Scene difference descriptions

▶

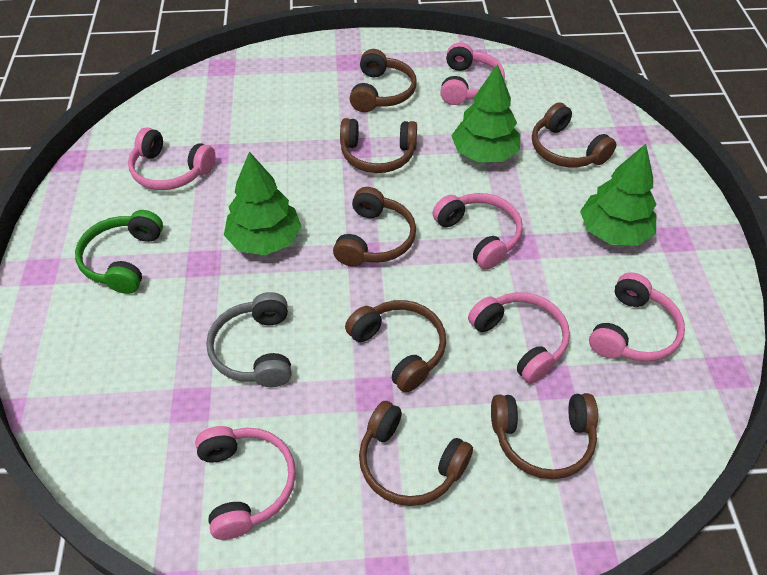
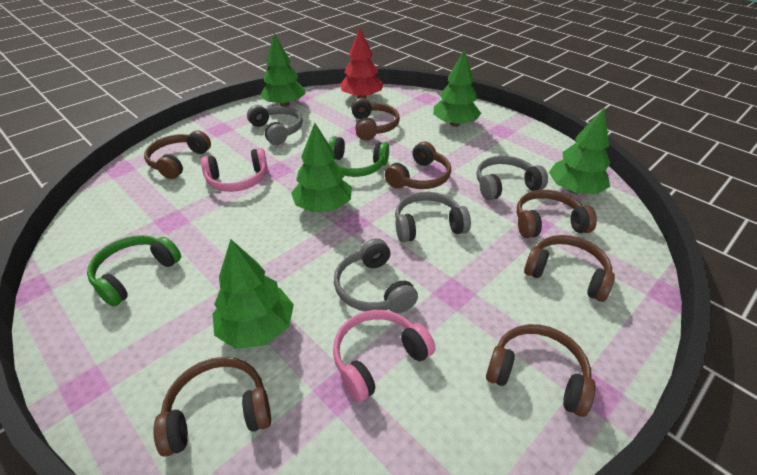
green headphones: 1 -> 2
green tree: 3 -> 5
grey headphones: 1 -> 4
pink headphones: 6 -> 2
red tree: 0 -> 1

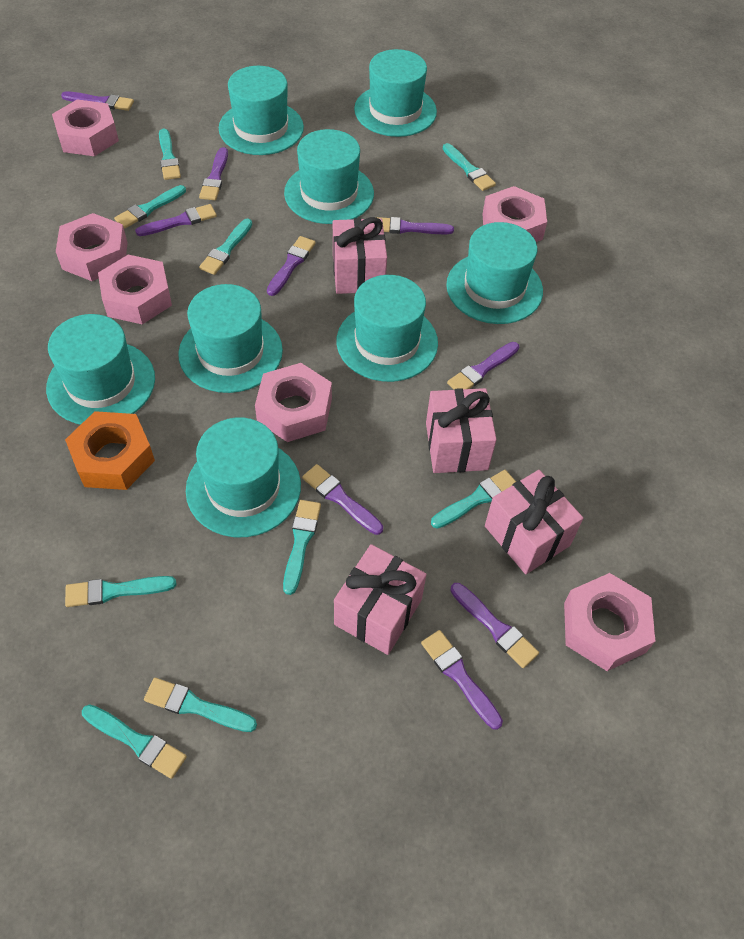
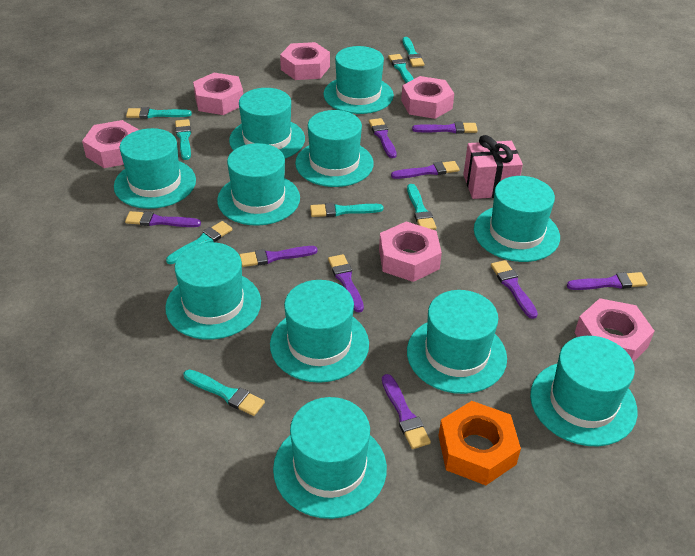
pink gift: 4 -> 1
turquoise brush: 9 -> 8
turquoise hat: 8 -> 11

◀

▶ TASK DESCRIPTION:
Collect from the data above every line that includes "turquoise".

▶ OUTPUT BELOW:
turquoise brush: 9 -> 8
turquoise hat: 8 -> 11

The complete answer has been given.